*What the exercise asks*
Give back each entry word for word, but drop the images.

*Data shown*
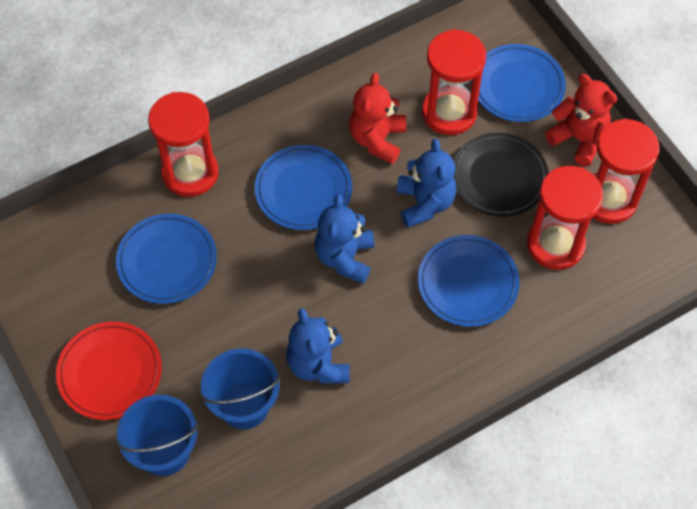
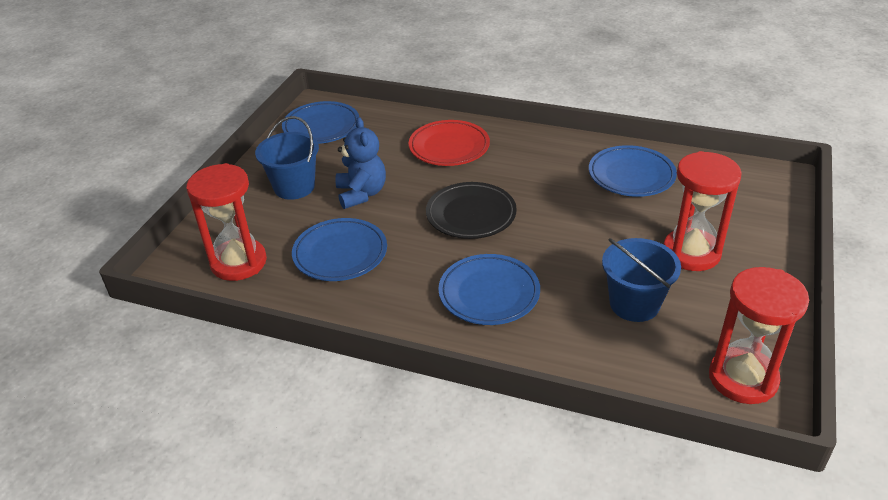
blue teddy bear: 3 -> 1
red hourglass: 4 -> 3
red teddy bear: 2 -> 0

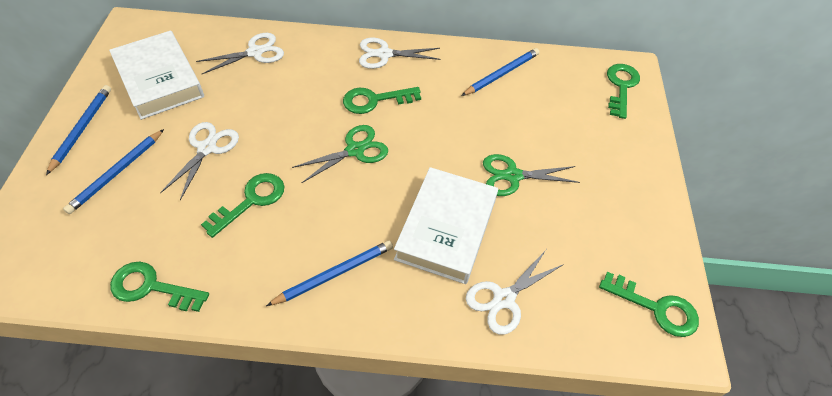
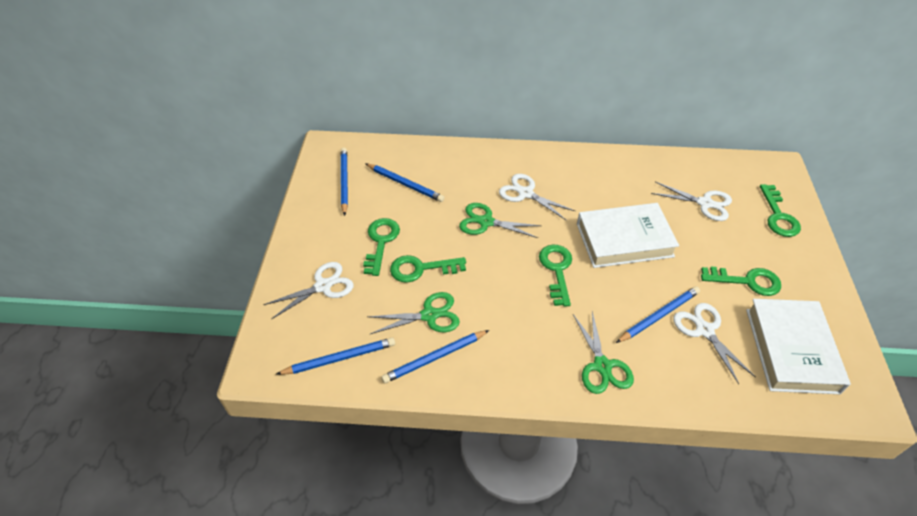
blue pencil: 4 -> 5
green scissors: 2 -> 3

*Your solution*
blue teddy bear: 3 -> 1
red hourglass: 4 -> 3
red teddy bear: 2 -> 0

blue pencil: 4 -> 5
green scissors: 2 -> 3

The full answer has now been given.